Exercise brief - Print the complete set of entries exactly.
☆ ☆ ☆ ☆
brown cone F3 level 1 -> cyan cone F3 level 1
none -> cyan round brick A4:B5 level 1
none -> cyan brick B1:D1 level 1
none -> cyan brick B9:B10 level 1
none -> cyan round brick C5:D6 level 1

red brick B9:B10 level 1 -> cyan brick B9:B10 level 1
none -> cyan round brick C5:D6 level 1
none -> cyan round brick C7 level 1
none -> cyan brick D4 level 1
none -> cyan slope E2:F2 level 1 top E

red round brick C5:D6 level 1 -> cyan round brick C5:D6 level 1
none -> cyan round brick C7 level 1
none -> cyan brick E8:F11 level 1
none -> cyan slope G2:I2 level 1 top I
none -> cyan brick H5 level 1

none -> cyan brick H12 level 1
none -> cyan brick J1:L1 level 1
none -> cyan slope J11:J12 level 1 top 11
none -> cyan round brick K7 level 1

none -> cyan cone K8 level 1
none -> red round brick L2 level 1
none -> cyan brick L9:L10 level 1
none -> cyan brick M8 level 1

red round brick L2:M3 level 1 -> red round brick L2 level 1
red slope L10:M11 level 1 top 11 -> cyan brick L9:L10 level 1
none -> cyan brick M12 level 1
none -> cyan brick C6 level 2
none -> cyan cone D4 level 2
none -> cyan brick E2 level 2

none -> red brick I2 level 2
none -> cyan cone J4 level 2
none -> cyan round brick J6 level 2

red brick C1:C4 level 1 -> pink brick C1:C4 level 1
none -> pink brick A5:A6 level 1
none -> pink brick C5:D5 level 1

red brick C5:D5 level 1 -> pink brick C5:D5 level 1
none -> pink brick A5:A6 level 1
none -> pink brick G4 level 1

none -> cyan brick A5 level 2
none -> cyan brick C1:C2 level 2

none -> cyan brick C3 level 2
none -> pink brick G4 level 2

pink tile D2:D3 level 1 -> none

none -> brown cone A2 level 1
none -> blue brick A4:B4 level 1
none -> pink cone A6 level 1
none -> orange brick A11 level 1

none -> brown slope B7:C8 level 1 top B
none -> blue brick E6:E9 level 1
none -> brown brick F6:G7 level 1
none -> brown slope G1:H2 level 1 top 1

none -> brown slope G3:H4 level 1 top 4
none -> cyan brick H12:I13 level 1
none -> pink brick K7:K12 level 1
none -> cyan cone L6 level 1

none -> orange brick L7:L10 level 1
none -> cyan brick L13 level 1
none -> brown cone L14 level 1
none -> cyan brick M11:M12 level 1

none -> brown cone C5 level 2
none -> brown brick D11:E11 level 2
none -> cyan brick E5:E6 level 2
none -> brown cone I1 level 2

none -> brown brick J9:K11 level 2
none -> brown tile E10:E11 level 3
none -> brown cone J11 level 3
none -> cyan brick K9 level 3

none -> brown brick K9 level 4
☆ ☆ ☆ ☆
Expected answer -
brown cone F3 level 1 -> cyan cone F3 level 1
none -> cyan round brick A4:B5 level 1
none -> cyan brick B1:D1 level 1
none -> cyan brick B9:B10 level 1
none -> cyan round brick C5:D6 level 1

red brick B9:B10 level 1 -> cyan brick B9:B10 level 1
none -> cyan round brick C5:D6 level 1
none -> cyan round brick C7 level 1
none -> cyan brick D4 level 1
none -> cyan slope E2:F2 level 1 top E

red round brick C5:D6 level 1 -> cyan round brick C5:D6 level 1
none -> cyan round brick C7 level 1
none -> cyan brick E8:F11 level 1
none -> cyan slope G2:I2 level 1 top I
none -> cyan brick H5 level 1

none -> cyan brick H12 level 1
none -> cyan brick J1:L1 level 1
none -> cyan slope J11:J12 level 1 top 11
none -> cyan round brick K7 level 1

none -> cyan cone K8 level 1
none -> red round brick L2 level 1
none -> cyan brick L9:L10 level 1
none -> cyan brick M8 level 1

red round brick L2:M3 level 1 -> red round brick L2 level 1
red slope L10:M11 level 1 top 11 -> cyan brick L9:L10 level 1
none -> cyan brick M12 level 1
none -> cyan brick C6 level 2
none -> cyan cone D4 level 2
none -> cyan brick E2 level 2

none -> red brick I2 level 2
none -> cyan cone J4 level 2
none -> cyan round brick J6 level 2

red brick C1:C4 level 1 -> pink brick C1:C4 level 1
none -> pink brick A5:A6 level 1
none -> pink brick C5:D5 level 1

red brick C5:D5 level 1 -> pink brick C5:D5 level 1
none -> pink brick A5:A6 level 1
none -> pink brick G4 level 1

none -> cyan brick A5 level 2
none -> cyan brick C1:C2 level 2

none -> cyan brick C3 level 2
none -> pink brick G4 level 2

pink tile D2:D3 level 1 -> none

none -> brown cone A2 level 1
none -> blue brick A4:B4 level 1
none -> pink cone A6 level 1
none -> orange brick A11 level 1

none -> brown slope B7:C8 level 1 top B
none -> blue brick E6:E9 level 1
none -> brown brick F6:G7 level 1
none -> brown slope G1:H2 level 1 top 1

none -> brown slope G3:H4 level 1 top 4
none -> cyan brick H12:I13 level 1
none -> pink brick K7:K12 level 1
none -> cyan cone L6 level 1

none -> orange brick L7:L10 level 1
none -> cyan brick L13 level 1
none -> brown cone L14 level 1
none -> cyan brick M11:M12 level 1

none -> brown cone C5 level 2
none -> brown brick D11:E11 level 2
none -> cyan brick E5:E6 level 2
none -> brown cone I1 level 2

none -> brown brick J9:K11 level 2
none -> brown tile E10:E11 level 3
none -> brown cone J11 level 3
none -> cyan brick K9 level 3

none -> brown brick K9 level 4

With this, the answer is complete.